#### [INPUT ROWS]
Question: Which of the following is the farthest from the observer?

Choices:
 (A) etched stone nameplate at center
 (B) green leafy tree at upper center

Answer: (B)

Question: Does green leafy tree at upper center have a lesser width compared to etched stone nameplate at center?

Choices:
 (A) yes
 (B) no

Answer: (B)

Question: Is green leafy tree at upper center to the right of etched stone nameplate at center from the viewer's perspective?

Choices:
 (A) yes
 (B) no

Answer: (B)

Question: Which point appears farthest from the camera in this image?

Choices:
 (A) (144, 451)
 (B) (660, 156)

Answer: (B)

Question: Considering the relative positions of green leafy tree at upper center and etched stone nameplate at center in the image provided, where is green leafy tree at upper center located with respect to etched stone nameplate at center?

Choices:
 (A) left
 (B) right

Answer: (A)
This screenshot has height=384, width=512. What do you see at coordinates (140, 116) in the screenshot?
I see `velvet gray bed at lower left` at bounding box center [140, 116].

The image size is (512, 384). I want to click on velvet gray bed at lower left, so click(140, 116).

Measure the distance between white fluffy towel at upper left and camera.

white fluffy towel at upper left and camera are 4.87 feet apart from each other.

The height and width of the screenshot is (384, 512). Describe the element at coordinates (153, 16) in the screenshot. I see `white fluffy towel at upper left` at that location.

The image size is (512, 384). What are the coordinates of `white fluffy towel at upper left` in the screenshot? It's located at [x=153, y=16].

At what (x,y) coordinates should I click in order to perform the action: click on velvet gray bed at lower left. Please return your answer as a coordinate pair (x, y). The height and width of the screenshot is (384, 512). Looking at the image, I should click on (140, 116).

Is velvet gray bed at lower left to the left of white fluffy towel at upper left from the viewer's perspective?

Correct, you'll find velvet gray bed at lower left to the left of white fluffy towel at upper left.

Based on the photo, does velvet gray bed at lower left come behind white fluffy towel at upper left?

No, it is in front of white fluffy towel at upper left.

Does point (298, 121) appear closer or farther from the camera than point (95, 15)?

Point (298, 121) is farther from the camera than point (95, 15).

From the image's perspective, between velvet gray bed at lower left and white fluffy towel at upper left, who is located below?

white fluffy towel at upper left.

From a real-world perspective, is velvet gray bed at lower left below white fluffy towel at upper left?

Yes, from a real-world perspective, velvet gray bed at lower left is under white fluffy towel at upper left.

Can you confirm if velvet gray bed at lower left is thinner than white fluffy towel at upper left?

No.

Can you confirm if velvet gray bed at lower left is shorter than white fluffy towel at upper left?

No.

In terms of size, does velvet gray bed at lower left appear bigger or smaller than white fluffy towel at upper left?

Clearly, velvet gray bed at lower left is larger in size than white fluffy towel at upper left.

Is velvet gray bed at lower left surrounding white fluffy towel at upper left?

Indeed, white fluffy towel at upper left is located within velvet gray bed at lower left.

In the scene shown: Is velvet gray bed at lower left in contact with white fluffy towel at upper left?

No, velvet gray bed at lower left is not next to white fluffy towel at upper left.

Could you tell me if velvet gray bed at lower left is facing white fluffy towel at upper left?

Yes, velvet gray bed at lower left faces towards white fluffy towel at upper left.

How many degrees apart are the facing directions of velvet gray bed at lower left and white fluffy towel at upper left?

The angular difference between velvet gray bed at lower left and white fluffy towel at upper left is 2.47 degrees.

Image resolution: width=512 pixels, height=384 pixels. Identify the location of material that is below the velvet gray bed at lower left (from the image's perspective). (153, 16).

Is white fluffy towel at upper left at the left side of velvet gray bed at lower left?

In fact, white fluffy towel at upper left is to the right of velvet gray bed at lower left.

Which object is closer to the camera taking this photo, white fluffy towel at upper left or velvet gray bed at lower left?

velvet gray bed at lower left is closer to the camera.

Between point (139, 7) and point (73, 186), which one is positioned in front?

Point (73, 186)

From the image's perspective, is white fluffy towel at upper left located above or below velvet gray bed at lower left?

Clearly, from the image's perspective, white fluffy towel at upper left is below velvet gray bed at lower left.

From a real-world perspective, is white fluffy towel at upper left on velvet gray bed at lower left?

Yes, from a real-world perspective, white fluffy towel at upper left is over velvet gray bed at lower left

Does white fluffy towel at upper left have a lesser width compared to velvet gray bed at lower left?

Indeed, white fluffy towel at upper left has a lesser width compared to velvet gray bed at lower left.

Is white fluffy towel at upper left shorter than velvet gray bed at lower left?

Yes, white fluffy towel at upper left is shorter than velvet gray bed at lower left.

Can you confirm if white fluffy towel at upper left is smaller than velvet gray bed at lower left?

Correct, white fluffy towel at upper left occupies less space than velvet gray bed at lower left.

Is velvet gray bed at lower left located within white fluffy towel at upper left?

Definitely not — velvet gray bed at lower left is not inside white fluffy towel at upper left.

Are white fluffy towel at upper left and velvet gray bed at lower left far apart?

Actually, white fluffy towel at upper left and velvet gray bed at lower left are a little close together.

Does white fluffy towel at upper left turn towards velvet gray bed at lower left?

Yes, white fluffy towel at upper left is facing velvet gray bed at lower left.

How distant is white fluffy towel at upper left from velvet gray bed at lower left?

#### [WRITTEN PROBLEM]
Reproduce all of the data above, word for word, line by line, with nothing changed, added, or left out.

#### [RESULT FOR THIS TASK]
Question: Which of the following is the farthest from the observer?

Choices:
 (A) etched stone nameplate at center
 (B) green leafy tree at upper center

Answer: (B)

Question: Does green leafy tree at upper center have a lesser width compared to etched stone nameplate at center?

Choices:
 (A) yes
 (B) no

Answer: (B)

Question: Is green leafy tree at upper center to the right of etched stone nameplate at center from the viewer's perspective?

Choices:
 (A) yes
 (B) no

Answer: (B)

Question: Which point appears farthest from the camera in this image?

Choices:
 (A) (144, 451)
 (B) (660, 156)

Answer: (B)

Question: Considering the relative positions of green leafy tree at upper center and etched stone nameplate at center in the image provided, where is green leafy tree at upper center located with respect to etched stone nameplate at center?

Choices:
 (A) left
 (B) right

Answer: (A)
This screenshot has height=384, width=512. What do you see at coordinates (140, 116) in the screenshot?
I see `velvet gray bed at lower left` at bounding box center [140, 116].

The image size is (512, 384). I want to click on velvet gray bed at lower left, so click(140, 116).

Measure the distance between white fluffy towel at upper left and camera.

white fluffy towel at upper left and camera are 4.87 feet apart from each other.

The height and width of the screenshot is (384, 512). Describe the element at coordinates (153, 16) in the screenshot. I see `white fluffy towel at upper left` at that location.

The image size is (512, 384). What are the coordinates of `white fluffy towel at upper left` in the screenshot? It's located at [x=153, y=16].

At what (x,y) coordinates should I click in order to perform the action: click on velvet gray bed at lower left. Please return your answer as a coordinate pair (x, y). The height and width of the screenshot is (384, 512). Looking at the image, I should click on (140, 116).

Is velvet gray bed at lower left to the left of white fluffy towel at upper left from the viewer's perspective?

Correct, you'll find velvet gray bed at lower left to the left of white fluffy towel at upper left.

Based on the photo, does velvet gray bed at lower left come behind white fluffy towel at upper left?

No, it is in front of white fluffy towel at upper left.

Does point (298, 121) appear closer or farther from the camera than point (95, 15)?

Point (298, 121) is farther from the camera than point (95, 15).

From the image's perspective, between velvet gray bed at lower left and white fluffy towel at upper left, who is located below?

white fluffy towel at upper left.

From a real-world perspective, is velvet gray bed at lower left below white fluffy towel at upper left?

Yes, from a real-world perspective, velvet gray bed at lower left is under white fluffy towel at upper left.

Can you confirm if velvet gray bed at lower left is thinner than white fluffy towel at upper left?

No.

Can you confirm if velvet gray bed at lower left is shorter than white fluffy towel at upper left?

No.

In terms of size, does velvet gray bed at lower left appear bigger or smaller than white fluffy towel at upper left?

Clearly, velvet gray bed at lower left is larger in size than white fluffy towel at upper left.

Is velvet gray bed at lower left surrounding white fluffy towel at upper left?

Indeed, white fluffy towel at upper left is located within velvet gray bed at lower left.

In the scene shown: Is velvet gray bed at lower left in contact with white fluffy towel at upper left?

No, velvet gray bed at lower left is not next to white fluffy towel at upper left.

Could you tell me if velvet gray bed at lower left is facing white fluffy towel at upper left?

Yes, velvet gray bed at lower left faces towards white fluffy towel at upper left.

How many degrees apart are the facing directions of velvet gray bed at lower left and white fluffy towel at upper left?

The angular difference between velvet gray bed at lower left and white fluffy towel at upper left is 2.47 degrees.

Image resolution: width=512 pixels, height=384 pixels. Identify the location of material that is below the velvet gray bed at lower left (from the image's perspective). (153, 16).

Is white fluffy towel at upper left at the left side of velvet gray bed at lower left?

In fact, white fluffy towel at upper left is to the right of velvet gray bed at lower left.

Which object is closer to the camera taking this photo, white fluffy towel at upper left or velvet gray bed at lower left?

velvet gray bed at lower left is closer to the camera.

Between point (139, 7) and point (73, 186), which one is positioned in front?

Point (73, 186)

From the image's perspective, is white fluffy towel at upper left located above or below velvet gray bed at lower left?

Clearly, from the image's perspective, white fluffy towel at upper left is below velvet gray bed at lower left.

From a real-world perspective, is white fluffy towel at upper left on velvet gray bed at lower left?

Yes, from a real-world perspective, white fluffy towel at upper left is over velvet gray bed at lower left

Does white fluffy towel at upper left have a lesser width compared to velvet gray bed at lower left?

Indeed, white fluffy towel at upper left has a lesser width compared to velvet gray bed at lower left.

Is white fluffy towel at upper left shorter than velvet gray bed at lower left?

Yes, white fluffy towel at upper left is shorter than velvet gray bed at lower left.

Can you confirm if white fluffy towel at upper left is smaller than velvet gray bed at lower left?

Correct, white fluffy towel at upper left occupies less space than velvet gray bed at lower left.

Is velvet gray bed at lower left located within white fluffy towel at upper left?

Definitely not — velvet gray bed at lower left is not inside white fluffy towel at upper left.

Are white fluffy towel at upper left and velvet gray bed at lower left far apart?

Actually, white fluffy towel at upper left and velvet gray bed at lower left are a little close together.

Does white fluffy towel at upper left turn towards velvet gray bed at lower left?

Yes, white fluffy towel at upper left is facing velvet gray bed at lower left.

How distant is white fluffy towel at upper left from velvet gray bed at lower left?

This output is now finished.